**Task objective:**
Give back exactly the lines of the data below, starting with the line that has "U104: XOR CD4070" and going on through the line that has "C109: 1.5uF (plus".

**Source material:**
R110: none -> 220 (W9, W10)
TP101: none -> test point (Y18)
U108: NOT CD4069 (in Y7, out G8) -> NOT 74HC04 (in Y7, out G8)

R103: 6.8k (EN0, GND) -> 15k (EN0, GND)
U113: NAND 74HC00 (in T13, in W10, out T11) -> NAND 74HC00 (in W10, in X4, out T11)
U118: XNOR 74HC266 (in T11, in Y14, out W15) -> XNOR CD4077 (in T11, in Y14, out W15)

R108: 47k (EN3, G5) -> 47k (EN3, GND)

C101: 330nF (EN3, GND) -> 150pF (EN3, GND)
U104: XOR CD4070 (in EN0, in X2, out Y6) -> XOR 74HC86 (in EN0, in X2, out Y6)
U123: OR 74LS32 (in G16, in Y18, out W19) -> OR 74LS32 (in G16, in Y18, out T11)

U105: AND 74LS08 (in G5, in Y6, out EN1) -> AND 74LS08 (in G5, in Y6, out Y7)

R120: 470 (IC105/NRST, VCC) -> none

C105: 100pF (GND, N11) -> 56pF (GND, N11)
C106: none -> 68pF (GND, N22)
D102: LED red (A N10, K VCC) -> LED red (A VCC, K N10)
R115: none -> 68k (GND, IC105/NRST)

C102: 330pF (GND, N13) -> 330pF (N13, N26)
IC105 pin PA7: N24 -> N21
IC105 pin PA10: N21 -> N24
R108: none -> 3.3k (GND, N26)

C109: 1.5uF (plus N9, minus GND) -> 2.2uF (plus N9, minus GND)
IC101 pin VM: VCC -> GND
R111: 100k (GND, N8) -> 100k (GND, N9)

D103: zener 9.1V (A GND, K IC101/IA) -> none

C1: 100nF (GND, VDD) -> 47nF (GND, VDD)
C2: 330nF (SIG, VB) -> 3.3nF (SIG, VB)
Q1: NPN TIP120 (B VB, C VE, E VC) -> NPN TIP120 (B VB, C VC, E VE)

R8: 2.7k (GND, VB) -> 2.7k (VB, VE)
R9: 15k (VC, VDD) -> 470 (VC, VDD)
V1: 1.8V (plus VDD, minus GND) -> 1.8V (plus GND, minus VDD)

**Exercise answer:**
U104: XOR CD4070 (in EN0, in X2, out Y6) -> XOR 74HC86 (in EN0, in X2, out Y6)
U123: OR 74LS32 (in G16, in Y18, out W19) -> OR 74LS32 (in G16, in Y18, out T11)

U105: AND 74LS08 (in G5, in Y6, out EN1) -> AND 74LS08 (in G5, in Y6, out Y7)

R120: 470 (IC105/NRST, VCC) -> none

C105: 100pF (GND, N11) -> 56pF (GND, N11)
C106: none -> 68pF (GND, N22)
D102: LED red (A N10, K VCC) -> LED red (A VCC, K N10)
R115: none -> 68k (GND, IC105/NRST)

C102: 330pF (GND, N13) -> 330pF (N13, N26)
IC105 pin PA7: N24 -> N21
IC105 pin PA10: N21 -> N24
R108: none -> 3.3k (GND, N26)

C109: 1.5uF (plus N9, minus GND) -> 2.2uF (plus N9, minus GND)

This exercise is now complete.